*WHAT YOU WILL DO*. Copy all of the data below word for word.

(Extracted data)
______________________________
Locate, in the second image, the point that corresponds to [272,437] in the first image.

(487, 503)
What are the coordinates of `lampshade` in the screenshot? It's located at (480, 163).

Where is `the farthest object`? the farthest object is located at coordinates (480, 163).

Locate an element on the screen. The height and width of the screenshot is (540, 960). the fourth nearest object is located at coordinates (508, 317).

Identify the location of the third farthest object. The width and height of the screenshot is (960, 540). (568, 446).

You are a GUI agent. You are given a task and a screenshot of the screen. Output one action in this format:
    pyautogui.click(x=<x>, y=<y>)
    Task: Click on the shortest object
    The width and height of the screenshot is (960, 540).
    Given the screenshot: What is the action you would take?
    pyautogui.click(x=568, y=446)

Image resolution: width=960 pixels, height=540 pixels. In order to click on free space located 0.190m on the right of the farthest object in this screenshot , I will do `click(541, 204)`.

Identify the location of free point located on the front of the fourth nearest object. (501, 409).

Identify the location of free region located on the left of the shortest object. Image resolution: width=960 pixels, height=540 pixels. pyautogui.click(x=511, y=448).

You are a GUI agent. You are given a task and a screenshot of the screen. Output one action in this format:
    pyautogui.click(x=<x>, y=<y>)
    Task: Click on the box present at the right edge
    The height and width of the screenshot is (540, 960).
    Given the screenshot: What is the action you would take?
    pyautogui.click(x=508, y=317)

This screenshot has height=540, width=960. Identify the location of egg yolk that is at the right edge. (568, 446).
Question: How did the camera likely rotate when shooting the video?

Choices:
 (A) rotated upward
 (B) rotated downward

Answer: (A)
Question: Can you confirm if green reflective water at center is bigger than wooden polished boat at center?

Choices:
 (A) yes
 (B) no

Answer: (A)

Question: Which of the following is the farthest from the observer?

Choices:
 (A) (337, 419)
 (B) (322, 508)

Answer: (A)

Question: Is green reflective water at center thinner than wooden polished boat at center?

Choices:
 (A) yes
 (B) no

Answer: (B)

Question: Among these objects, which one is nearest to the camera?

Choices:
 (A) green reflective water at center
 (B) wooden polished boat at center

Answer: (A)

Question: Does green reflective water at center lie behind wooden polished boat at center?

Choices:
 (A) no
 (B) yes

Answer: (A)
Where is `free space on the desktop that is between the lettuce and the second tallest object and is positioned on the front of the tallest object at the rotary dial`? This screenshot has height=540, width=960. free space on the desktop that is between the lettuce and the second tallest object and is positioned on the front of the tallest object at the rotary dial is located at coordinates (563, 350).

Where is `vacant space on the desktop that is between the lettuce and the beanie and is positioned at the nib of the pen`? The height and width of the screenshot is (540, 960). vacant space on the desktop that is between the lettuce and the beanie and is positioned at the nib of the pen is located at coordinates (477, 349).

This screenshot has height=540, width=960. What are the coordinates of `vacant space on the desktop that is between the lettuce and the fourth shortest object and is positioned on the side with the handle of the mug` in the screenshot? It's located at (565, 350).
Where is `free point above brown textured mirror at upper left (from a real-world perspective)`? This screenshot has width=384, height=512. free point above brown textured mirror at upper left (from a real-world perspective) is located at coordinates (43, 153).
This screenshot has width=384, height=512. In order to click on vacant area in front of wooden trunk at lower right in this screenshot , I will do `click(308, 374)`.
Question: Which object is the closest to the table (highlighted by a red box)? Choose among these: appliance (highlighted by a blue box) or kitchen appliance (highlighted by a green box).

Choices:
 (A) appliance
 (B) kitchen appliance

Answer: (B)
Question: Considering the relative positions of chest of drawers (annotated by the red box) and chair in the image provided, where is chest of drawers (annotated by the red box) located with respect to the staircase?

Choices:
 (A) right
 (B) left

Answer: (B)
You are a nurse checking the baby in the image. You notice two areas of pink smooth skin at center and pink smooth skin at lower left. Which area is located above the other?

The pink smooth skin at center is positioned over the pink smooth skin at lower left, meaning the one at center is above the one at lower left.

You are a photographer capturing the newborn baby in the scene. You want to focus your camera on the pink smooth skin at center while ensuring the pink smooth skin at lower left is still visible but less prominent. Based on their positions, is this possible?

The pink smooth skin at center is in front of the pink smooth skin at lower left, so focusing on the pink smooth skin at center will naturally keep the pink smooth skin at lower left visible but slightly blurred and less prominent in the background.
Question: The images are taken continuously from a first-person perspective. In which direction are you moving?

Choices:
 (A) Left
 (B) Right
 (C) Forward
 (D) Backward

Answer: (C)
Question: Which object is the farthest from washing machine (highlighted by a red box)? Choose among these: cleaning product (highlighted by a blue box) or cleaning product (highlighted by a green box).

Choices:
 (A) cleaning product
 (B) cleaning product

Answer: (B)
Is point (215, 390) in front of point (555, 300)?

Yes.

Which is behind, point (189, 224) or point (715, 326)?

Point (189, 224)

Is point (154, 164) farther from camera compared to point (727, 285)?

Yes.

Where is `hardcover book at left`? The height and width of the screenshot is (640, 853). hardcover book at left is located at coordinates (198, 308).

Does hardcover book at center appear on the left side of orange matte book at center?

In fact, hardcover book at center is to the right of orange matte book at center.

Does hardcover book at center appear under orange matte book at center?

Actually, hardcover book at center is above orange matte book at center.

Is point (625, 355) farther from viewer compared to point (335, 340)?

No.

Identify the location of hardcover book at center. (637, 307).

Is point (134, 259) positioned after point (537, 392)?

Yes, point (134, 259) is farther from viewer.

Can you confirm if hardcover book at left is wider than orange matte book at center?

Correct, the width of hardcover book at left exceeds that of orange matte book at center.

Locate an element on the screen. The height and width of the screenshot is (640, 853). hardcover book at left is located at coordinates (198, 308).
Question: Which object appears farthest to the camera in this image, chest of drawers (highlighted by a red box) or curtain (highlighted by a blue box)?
______________________________
*EXPECTED ANSWER*.
Locate, in the second image, the point that corresponds to [272,437] in the first image.

(487, 503)
What are the coordinates of `lampshade` in the screenshot? It's located at (480, 163).

Where is `the farthest object`? the farthest object is located at coordinates (480, 163).

Locate an element on the screen. The height and width of the screenshot is (540, 960). the fourth nearest object is located at coordinates (508, 317).

Identify the location of the third farthest object. The width and height of the screenshot is (960, 540). (568, 446).

You are a GUI agent. You are given a task and a screenshot of the screen. Output one action in this format:
    pyautogui.click(x=<x>, y=<y>)
    Task: Click on the shortest object
    The width and height of the screenshot is (960, 540).
    Given the screenshot: What is the action you would take?
    pyautogui.click(x=568, y=446)

Image resolution: width=960 pixels, height=540 pixels. In order to click on free space located 0.190m on the right of the farthest object in this screenshot , I will do `click(541, 204)`.

Identify the location of free point located on the front of the fourth nearest object. (501, 409).

Identify the location of free region located on the left of the shortest object. Image resolution: width=960 pixels, height=540 pixels. pyautogui.click(x=511, y=448).

You are a GUI agent. You are given a task and a screenshot of the screen. Output one action in this format:
    pyautogui.click(x=<x>, y=<y>)
    Task: Click on the box present at the right edge
    The height and width of the screenshot is (540, 960).
    Given the screenshot: What is the action you would take?
    pyautogui.click(x=508, y=317)

This screenshot has height=540, width=960. Identify the location of egg yolk that is at the right edge. (568, 446).
Question: How did the camera likely rotate when shooting the video?

Choices:
 (A) rotated upward
 (B) rotated downward

Answer: (A)
Question: Can you confirm if green reflective water at center is bigger than wooden polished boat at center?

Choices:
 (A) yes
 (B) no

Answer: (A)

Question: Which of the following is the farthest from the observer?

Choices:
 (A) (337, 419)
 (B) (322, 508)

Answer: (A)

Question: Is green reflective water at center thinner than wooden polished boat at center?

Choices:
 (A) yes
 (B) no

Answer: (B)

Question: Among these objects, which one is nearest to the camera?

Choices:
 (A) green reflective water at center
 (B) wooden polished boat at center

Answer: (A)

Question: Does green reflective water at center lie behind wooden polished boat at center?

Choices:
 (A) no
 (B) yes

Answer: (A)
Where is `free space on the desktop that is between the lettuce and the second tallest object and is positioned on the front of the tallest object at the rotary dial`? This screenshot has height=540, width=960. free space on the desktop that is between the lettuce and the second tallest object and is positioned on the front of the tallest object at the rotary dial is located at coordinates (563, 350).

Where is `vacant space on the desktop that is between the lettuce and the beanie and is positioned at the nib of the pen`? The height and width of the screenshot is (540, 960). vacant space on the desktop that is between the lettuce and the beanie and is positioned at the nib of the pen is located at coordinates (477, 349).

This screenshot has height=540, width=960. What are the coordinates of `vacant space on the desktop that is between the lettuce and the fourth shortest object and is positioned on the side with the handle of the mug` in the screenshot? It's located at (565, 350).
Where is `free point above brown textured mirror at upper left (from a real-world perspective)`? This screenshot has width=384, height=512. free point above brown textured mirror at upper left (from a real-world perspective) is located at coordinates (43, 153).
This screenshot has width=384, height=512. In order to click on vacant area in front of wooden trunk at lower right in this screenshot , I will do `click(308, 374)`.
Question: Which object is the closest to the table (highlighted by a red box)? Choose among these: appliance (highlighted by a blue box) or kitchen appliance (highlighted by a green box).

Choices:
 (A) appliance
 (B) kitchen appliance

Answer: (B)
Question: Considering the relative positions of chest of drawers (annotated by the red box) and chair in the image provided, where is chest of drawers (annotated by the red box) located with respect to the staircase?

Choices:
 (A) right
 (B) left

Answer: (B)
You are a nurse checking the baby in the image. You notice two areas of pink smooth skin at center and pink smooth skin at lower left. Which area is located above the other?

The pink smooth skin at center is positioned over the pink smooth skin at lower left, meaning the one at center is above the one at lower left.

You are a photographer capturing the newborn baby in the scene. You want to focus your camera on the pink smooth skin at center while ensuring the pink smooth skin at lower left is still visible but less prominent. Based on their positions, is this possible?

The pink smooth skin at center is in front of the pink smooth skin at lower left, so focusing on the pink smooth skin at center will naturally keep the pink smooth skin at lower left visible but slightly blurred and less prominent in the background.
Question: The images are taken continuously from a first-person perspective. In which direction are you moving?

Choices:
 (A) Left
 (B) Right
 (C) Forward
 (D) Backward

Answer: (C)
Question: Which object is the farthest from washing machine (highlighted by a red box)? Choose among these: cleaning product (highlighted by a blue box) or cleaning product (highlighted by a green box).

Choices:
 (A) cleaning product
 (B) cleaning product

Answer: (B)
Is point (215, 390) in front of point (555, 300)?

Yes.

Which is behind, point (189, 224) or point (715, 326)?

Point (189, 224)

Is point (154, 164) farther from camera compared to point (727, 285)?

Yes.

Where is `hardcover book at left`? The height and width of the screenshot is (640, 853). hardcover book at left is located at coordinates (198, 308).

Does hardcover book at center appear on the left side of orange matte book at center?

In fact, hardcover book at center is to the right of orange matte book at center.

Does hardcover book at center appear under orange matte book at center?

Actually, hardcover book at center is above orange matte book at center.

Is point (625, 355) farther from viewer compared to point (335, 340)?

No.

Identify the location of hardcover book at center. (637, 307).

Is point (134, 259) positioned after point (537, 392)?

Yes, point (134, 259) is farther from viewer.

Can you confirm if hardcover book at left is wider than orange matte book at center?

Correct, the width of hardcover book at left exceeds that of orange matte book at center.

Locate an element on the screen. The height and width of the screenshot is (640, 853). hardcover book at left is located at coordinates (198, 308).
Question: Which object appears farthest to the camera in this image, chest of drawers (highlighted by a red box) or curtain (highlighted by a blue box)?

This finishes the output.